Saved entries ->
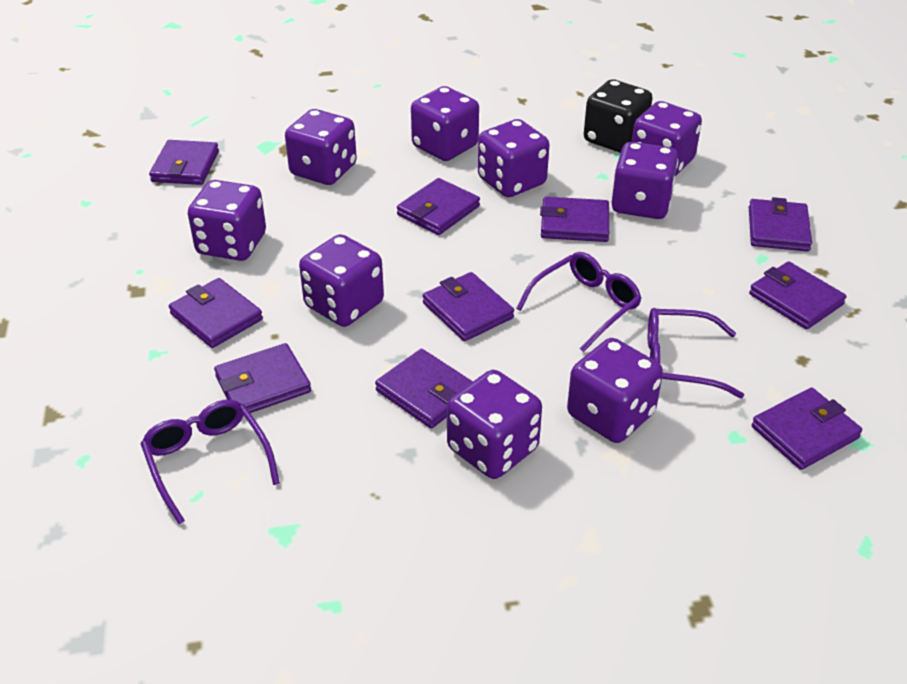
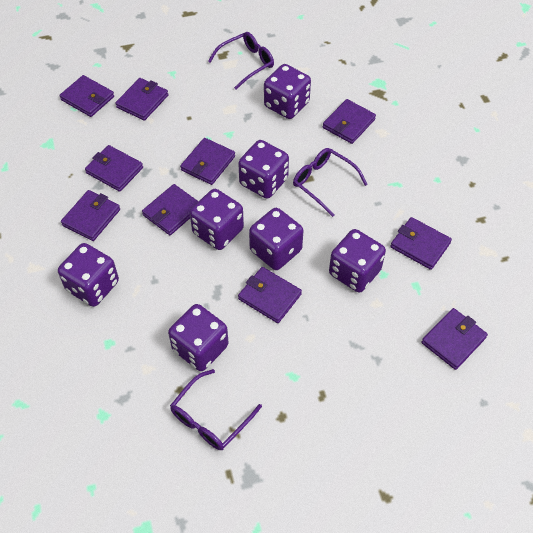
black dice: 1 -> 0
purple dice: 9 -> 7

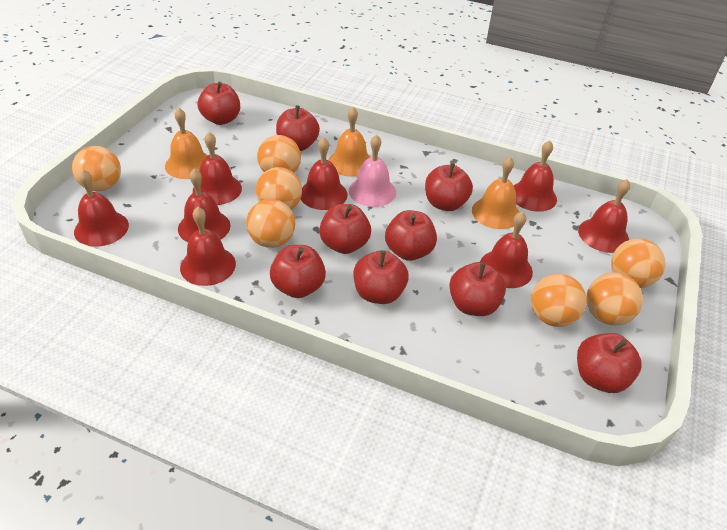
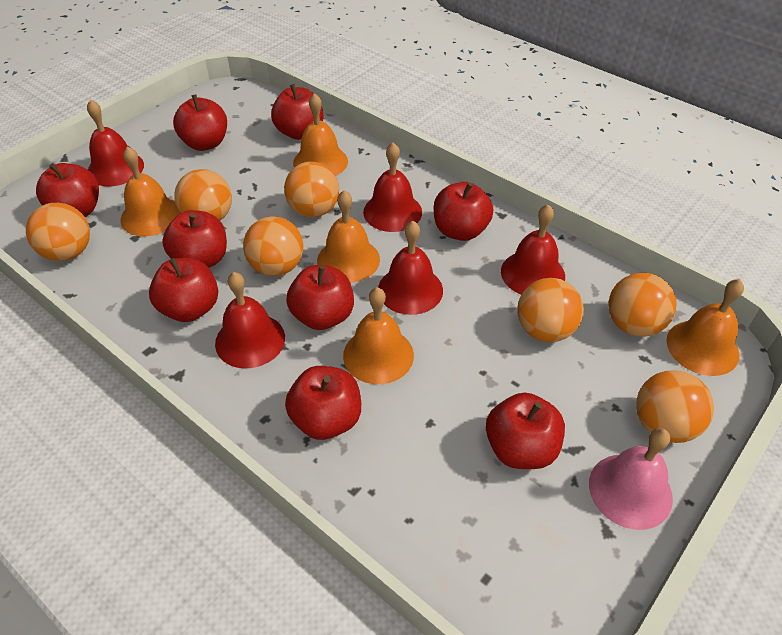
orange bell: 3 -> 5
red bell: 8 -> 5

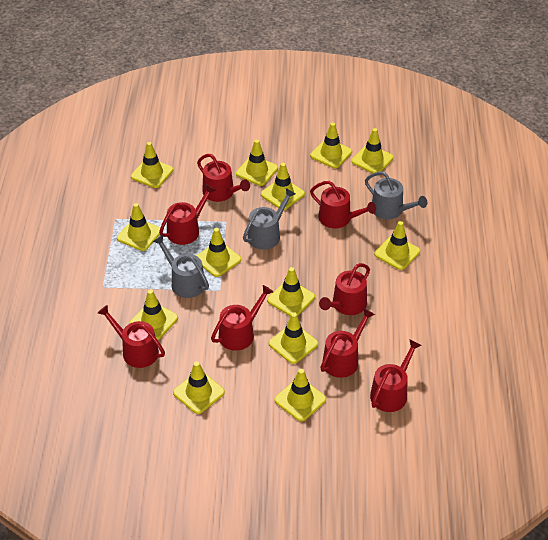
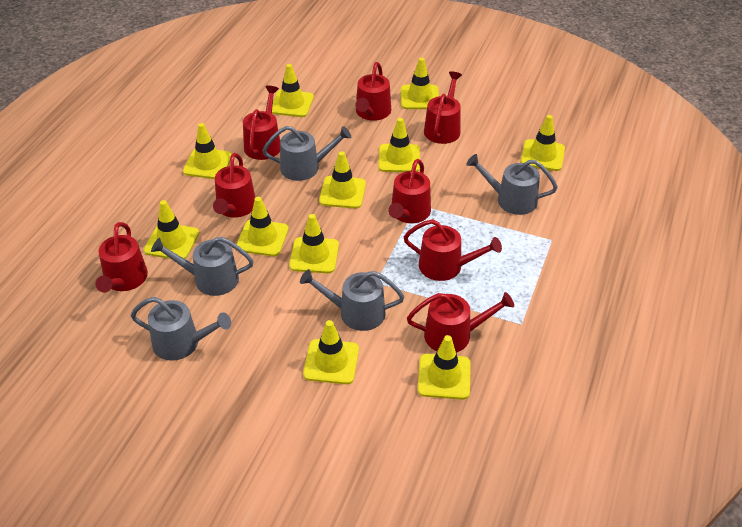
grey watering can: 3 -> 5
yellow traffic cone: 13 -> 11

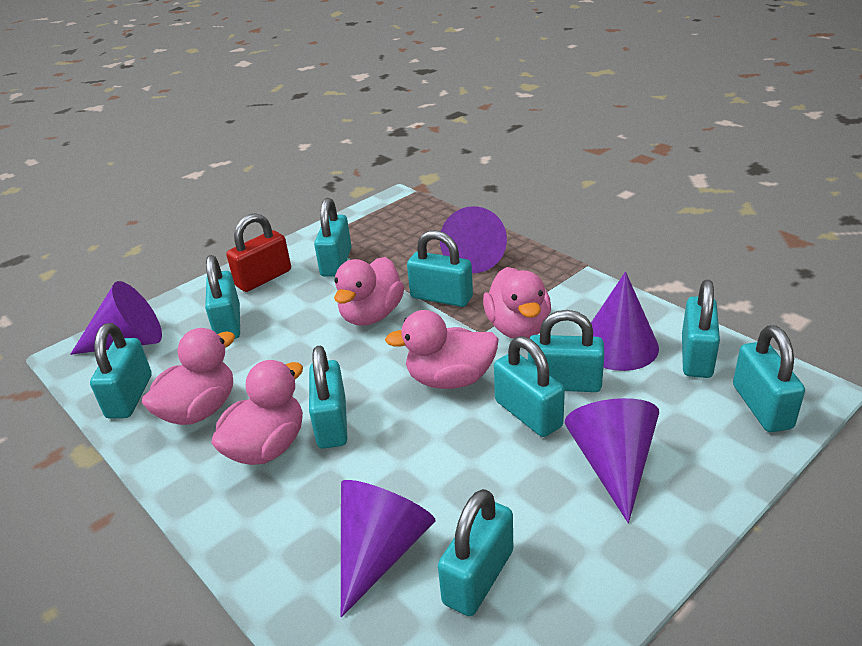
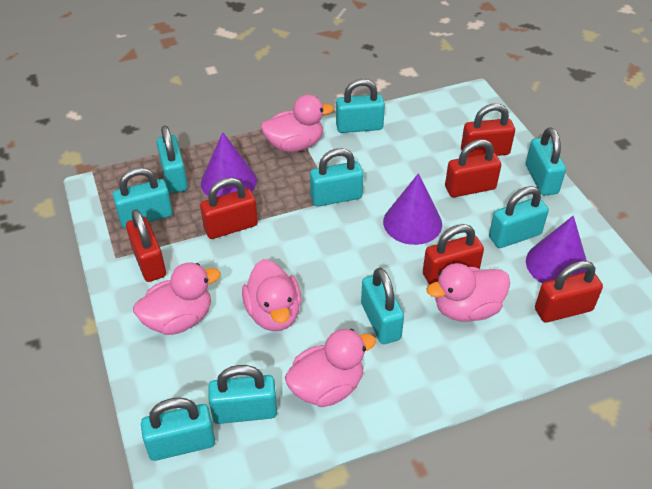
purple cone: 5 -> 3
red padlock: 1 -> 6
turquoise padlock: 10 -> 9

Assigned task ->
Write all the lines above out again exactly, minus the images.

Solution ->
black dice: 1 -> 0
purple dice: 9 -> 7

orange bell: 3 -> 5
red bell: 8 -> 5

grey watering can: 3 -> 5
yellow traffic cone: 13 -> 11

purple cone: 5 -> 3
red padlock: 1 -> 6
turquoise padlock: 10 -> 9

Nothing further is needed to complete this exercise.